• **Given records**
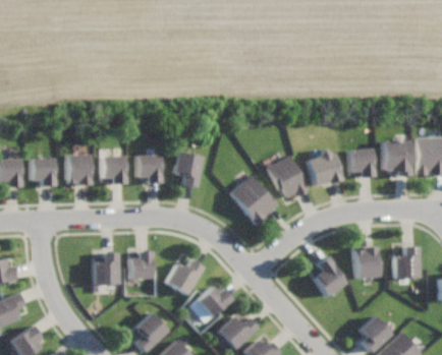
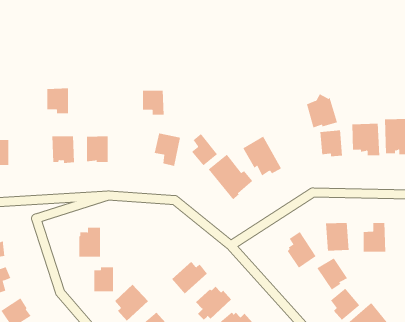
building: [308,149,341,185] -> [306,93,338,128]
building: none -> [191,133,218,166]
building: [136,155,160,181] -> [142,90,164,115]
building: [32,158,55,185] -> [47,88,69,114]
building: [130,251,152,278] -> [93,267,114,292]
building: [165,260,202,294] -> none
building: none -> [317,257,348,290]

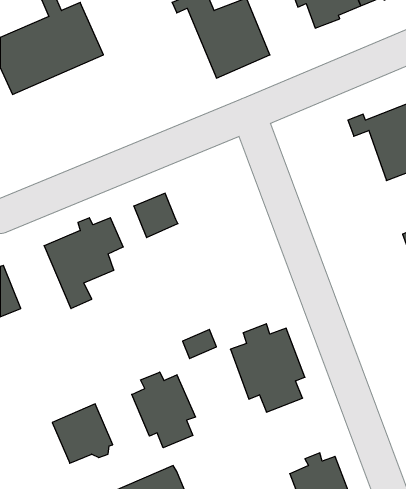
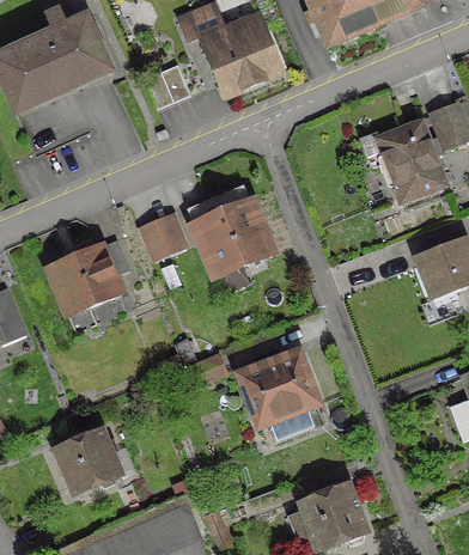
building: none -> [144,65,189,109]
building: none -> [188,199,272,276]
building: [132,372,195,448] -> none

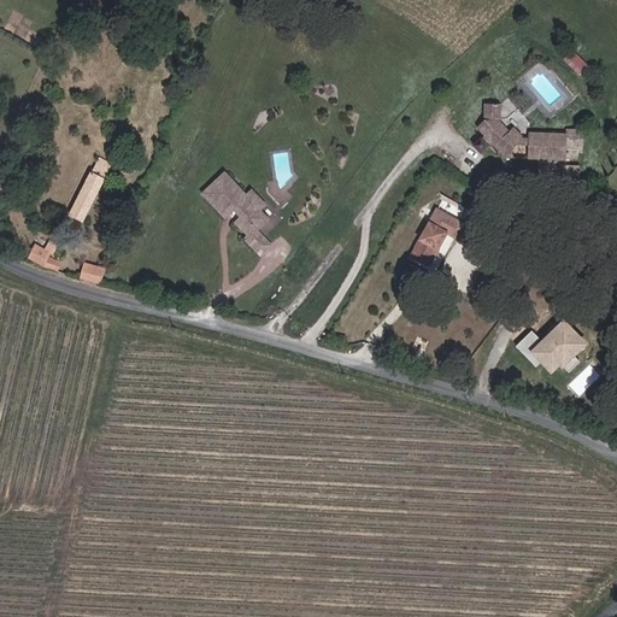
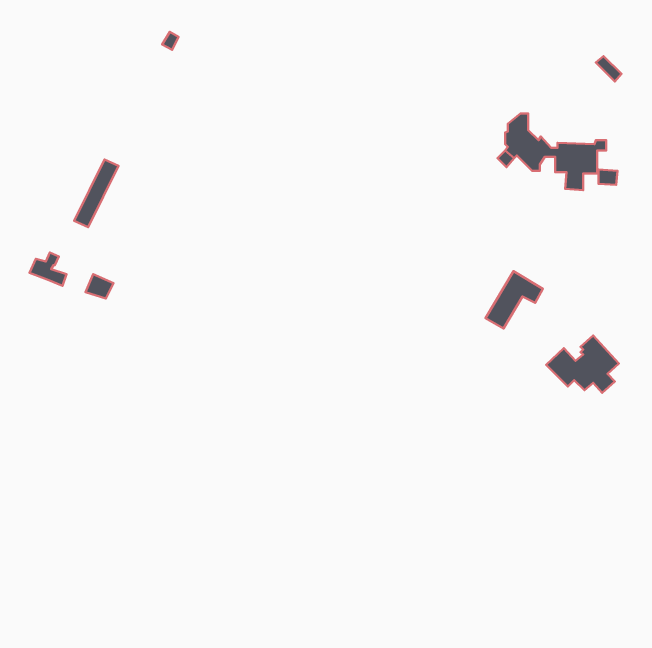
building: [201,170,272,254] -> none
building: [412,206,466,260] -> [486,271,543,328]

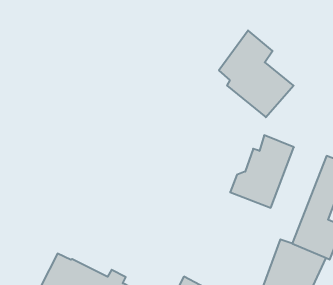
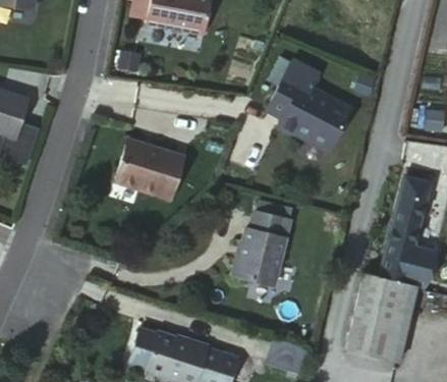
building: none -> [119,139,185,199]
building: [230,135,294,208] -> [230,211,289,286]

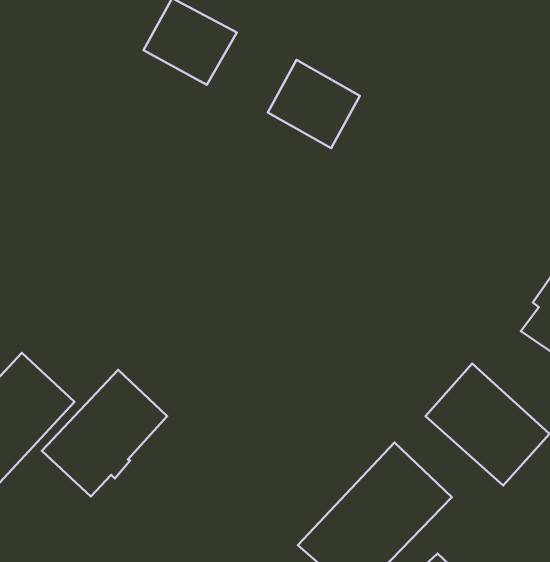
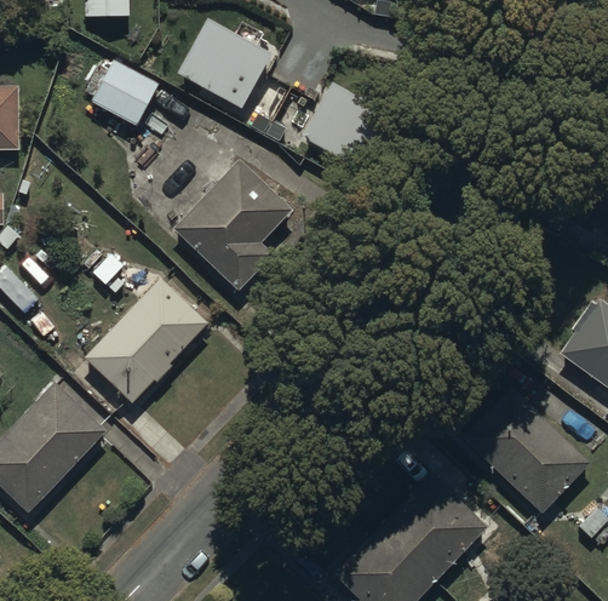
building: none -> [90,56,165,130]
building: none -> [174,159,294,292]
building: [42,370,167,496] -> [84,275,211,403]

• **Job item**
Could you output exactly the lines above, from the line with "building: none -> [317,257,348,290]" up to and including the line with "building: none -> [119,139,185,199]", and nothing else, skipping the pictures?

• **Result of this exercise**
building: none -> [317,257,348,290]

building: none -> [144,65,189,109]
building: none -> [188,199,272,276]
building: [132,372,195,448] -> none

building: [201,170,272,254] -> none
building: [412,206,466,260] -> [486,271,543,328]

building: none -> [119,139,185,199]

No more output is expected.